◆ Task directions:
Beginning at the line that contains "- change: move", transcribe the remaining lines of the listing exactly; include the final line and omit everything before.

◆ Data to examine:
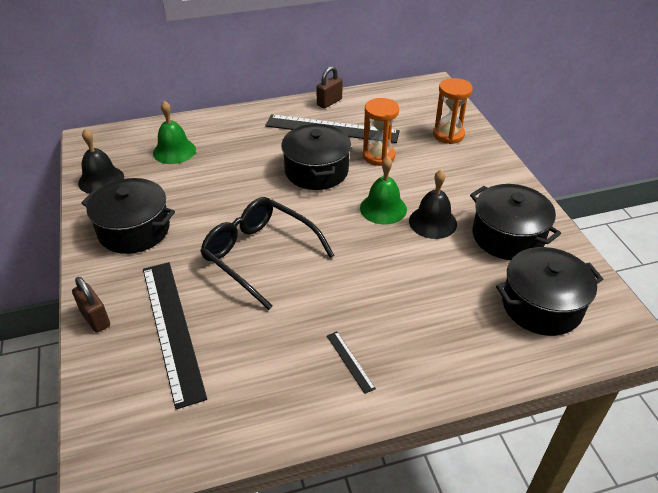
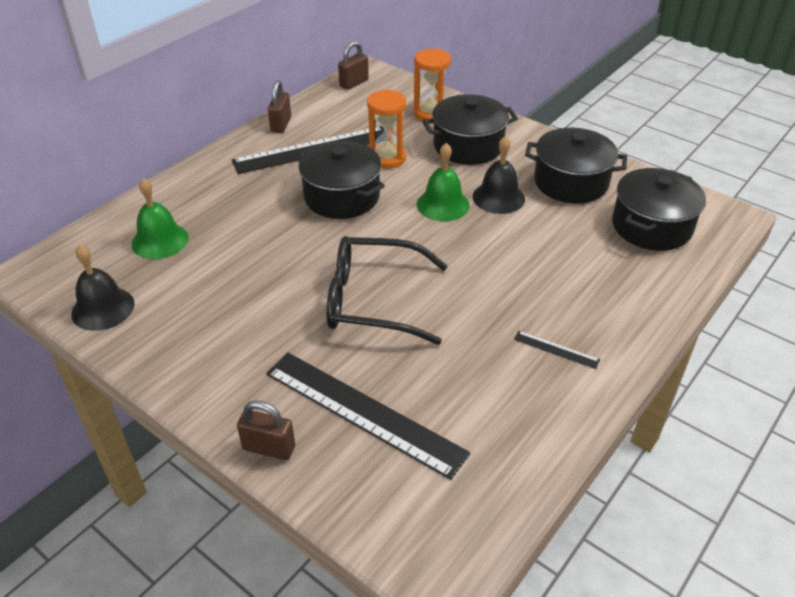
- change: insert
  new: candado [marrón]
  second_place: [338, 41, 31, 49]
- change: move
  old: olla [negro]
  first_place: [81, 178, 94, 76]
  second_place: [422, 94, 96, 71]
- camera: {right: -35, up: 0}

◆ Response to this task:
- change: move
  old: olla [negro]
  first_place: [81, 178, 94, 76]
  second_place: [422, 94, 96, 71]
- camera: {right: -35, up: 0}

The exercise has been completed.